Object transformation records
#####

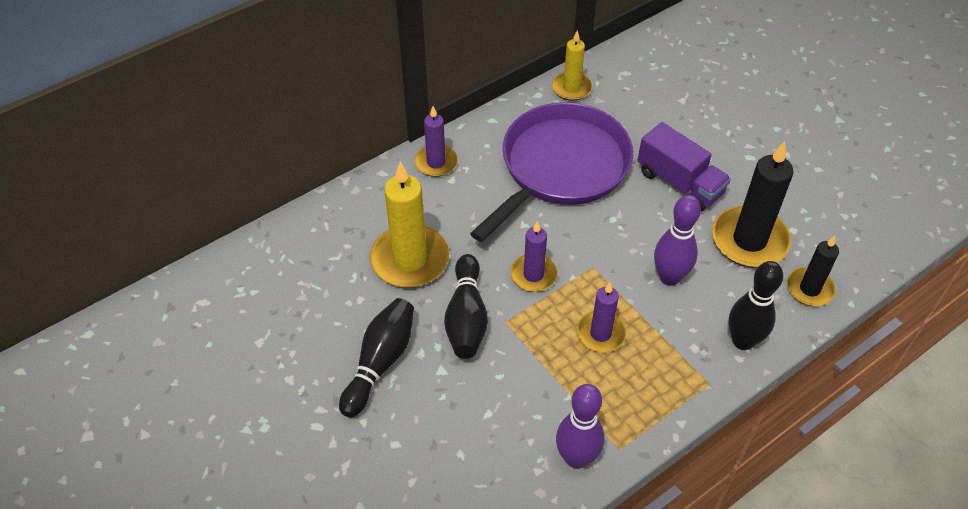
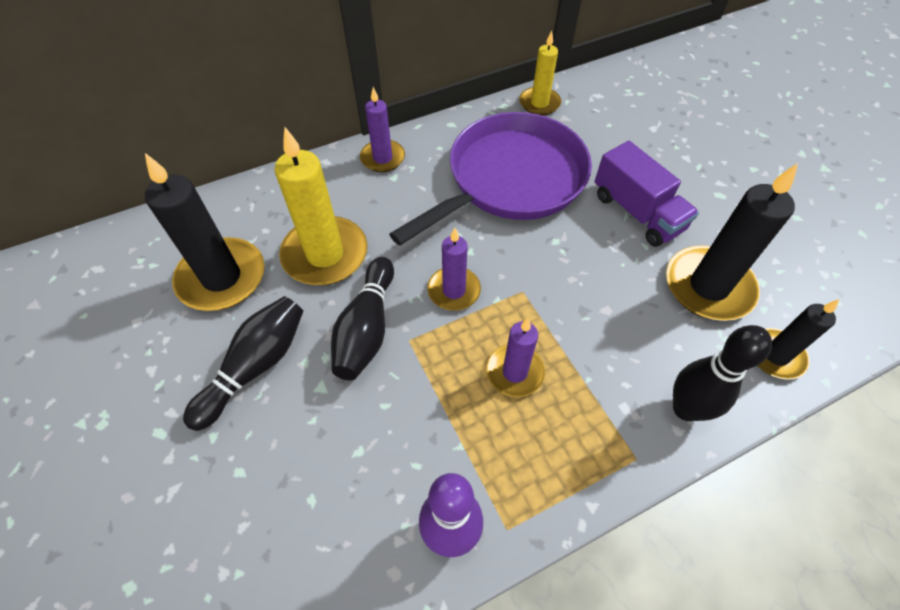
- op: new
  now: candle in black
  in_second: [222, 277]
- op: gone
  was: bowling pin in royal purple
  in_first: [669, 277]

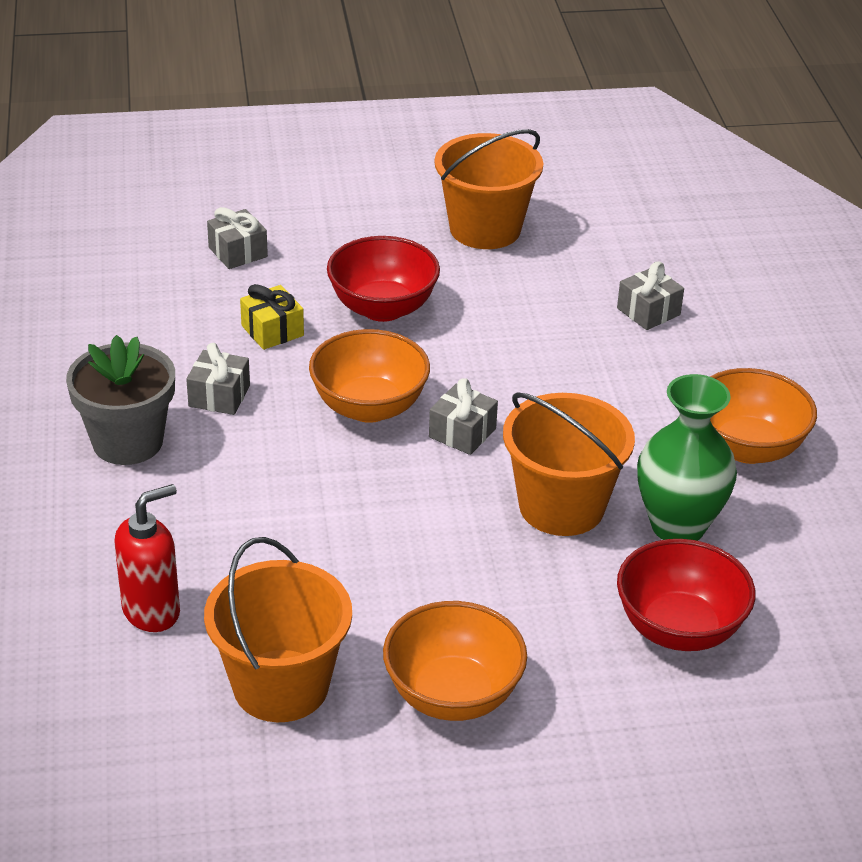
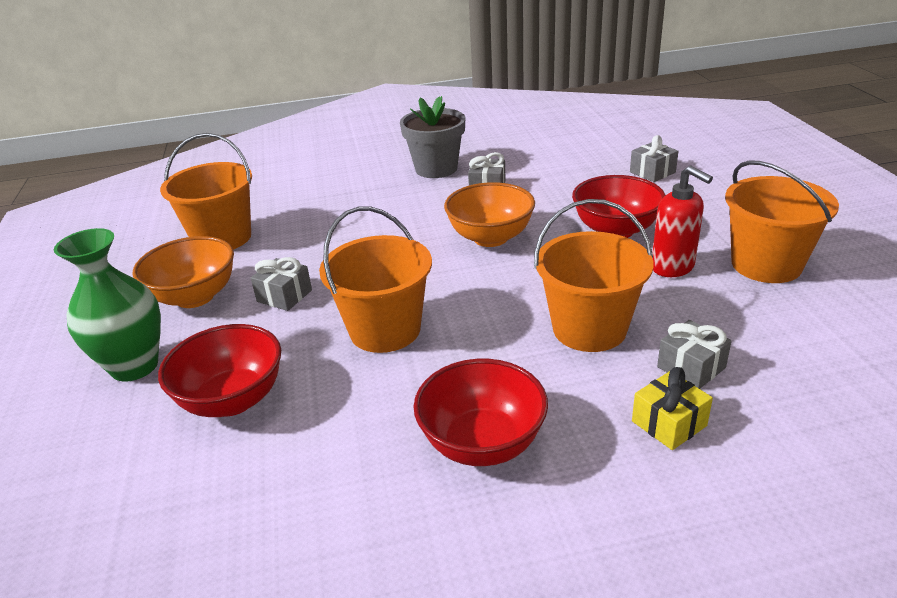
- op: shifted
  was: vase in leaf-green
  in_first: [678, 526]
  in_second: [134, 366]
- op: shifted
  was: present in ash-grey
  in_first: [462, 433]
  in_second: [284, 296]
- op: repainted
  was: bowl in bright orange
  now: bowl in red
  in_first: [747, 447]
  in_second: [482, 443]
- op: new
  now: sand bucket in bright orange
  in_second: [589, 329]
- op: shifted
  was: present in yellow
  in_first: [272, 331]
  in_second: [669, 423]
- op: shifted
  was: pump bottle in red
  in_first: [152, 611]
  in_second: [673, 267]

#####

Task: Output each record above word for word, leaving out images.

Your solution:
- op: new
  now: candle in black
  in_second: [222, 277]
- op: gone
  was: bowling pin in royal purple
  in_first: [669, 277]

- op: shifted
  was: vase in leaf-green
  in_first: [678, 526]
  in_second: [134, 366]
- op: shifted
  was: present in ash-grey
  in_first: [462, 433]
  in_second: [284, 296]
- op: repainted
  was: bowl in bright orange
  now: bowl in red
  in_first: [747, 447]
  in_second: [482, 443]
- op: new
  now: sand bucket in bright orange
  in_second: [589, 329]
- op: shifted
  was: present in yellow
  in_first: [272, 331]
  in_second: [669, 423]
- op: shifted
  was: pump bottle in red
  in_first: [152, 611]
  in_second: [673, 267]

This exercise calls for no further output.